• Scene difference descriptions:
============================================================

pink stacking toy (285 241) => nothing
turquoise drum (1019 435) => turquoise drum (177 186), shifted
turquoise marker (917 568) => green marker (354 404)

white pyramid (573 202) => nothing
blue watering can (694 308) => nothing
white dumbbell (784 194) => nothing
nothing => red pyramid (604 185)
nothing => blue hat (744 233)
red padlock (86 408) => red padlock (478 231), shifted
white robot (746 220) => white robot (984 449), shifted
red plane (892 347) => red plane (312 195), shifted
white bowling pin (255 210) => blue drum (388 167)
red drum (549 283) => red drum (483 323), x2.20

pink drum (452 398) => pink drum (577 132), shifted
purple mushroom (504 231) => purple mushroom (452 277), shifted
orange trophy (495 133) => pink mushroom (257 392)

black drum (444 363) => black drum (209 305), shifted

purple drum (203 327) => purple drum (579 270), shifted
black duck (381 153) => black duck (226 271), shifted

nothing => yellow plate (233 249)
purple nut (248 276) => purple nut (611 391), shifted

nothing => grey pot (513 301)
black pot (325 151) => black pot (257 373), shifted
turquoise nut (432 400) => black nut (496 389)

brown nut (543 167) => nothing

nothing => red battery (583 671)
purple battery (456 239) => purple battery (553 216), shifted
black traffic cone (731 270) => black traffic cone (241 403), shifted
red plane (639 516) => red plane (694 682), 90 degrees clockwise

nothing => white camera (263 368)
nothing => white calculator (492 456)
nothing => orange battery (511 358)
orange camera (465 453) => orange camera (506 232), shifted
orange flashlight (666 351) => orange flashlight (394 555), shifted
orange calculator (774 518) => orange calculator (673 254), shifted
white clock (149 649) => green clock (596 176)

============================================================

• PROBLEM TO WORK ON: Every line above that holds the string "orange" should be returned.

• TASK OUTPUT:
orange trophy (495 133) => pink mushroom (257 392)
nothing => orange battery (511 358)
orange camera (465 453) => orange camera (506 232), shifted
orange flashlight (666 351) => orange flashlight (394 555), shifted
orange calculator (774 518) => orange calculator (673 254), shifted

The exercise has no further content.